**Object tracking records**
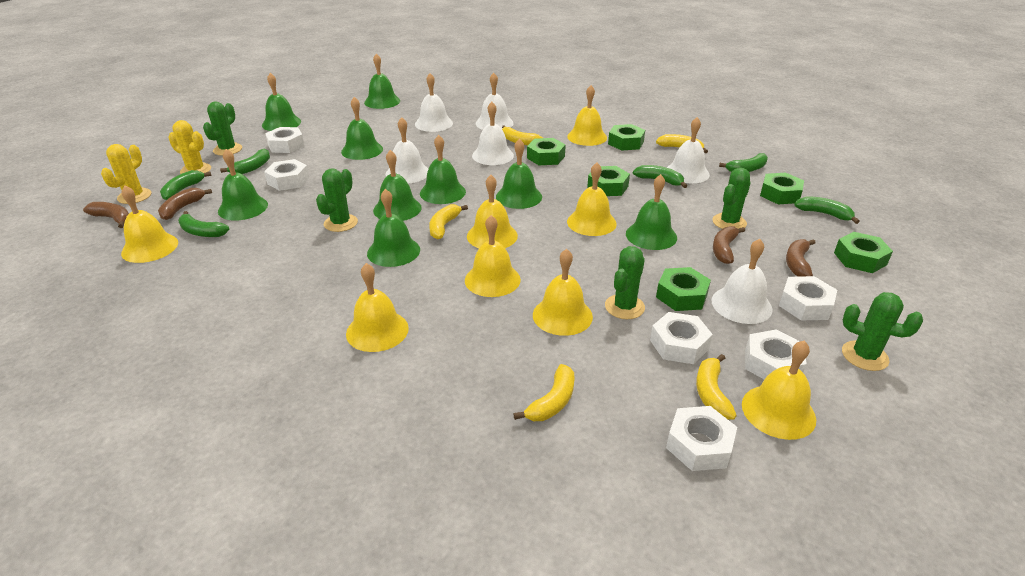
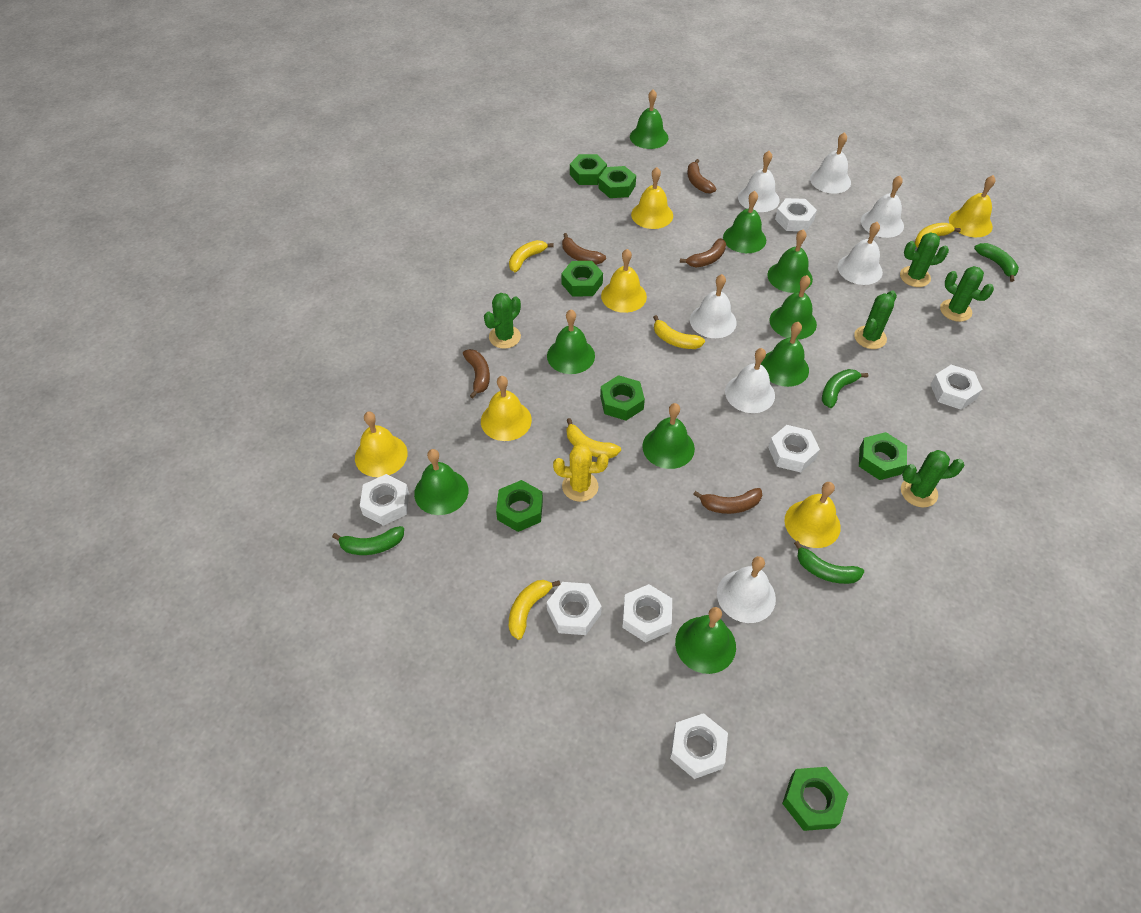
brown banana: 4 -> 5
green banana: 6 -> 4
green nut: 6 -> 7
white bell: 6 -> 7
white nut: 6 -> 7
yellow bell: 8 -> 6
yellow cactus: 2 -> 1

**EXERCISE OBJECTIVE**
Please copy the data shown above word for word, omitting the pictures.

**OUTPUT OF THE EXERCISE**
brown banana: 4 -> 5
green banana: 6 -> 4
green nut: 6 -> 7
white bell: 6 -> 7
white nut: 6 -> 7
yellow bell: 8 -> 6
yellow cactus: 2 -> 1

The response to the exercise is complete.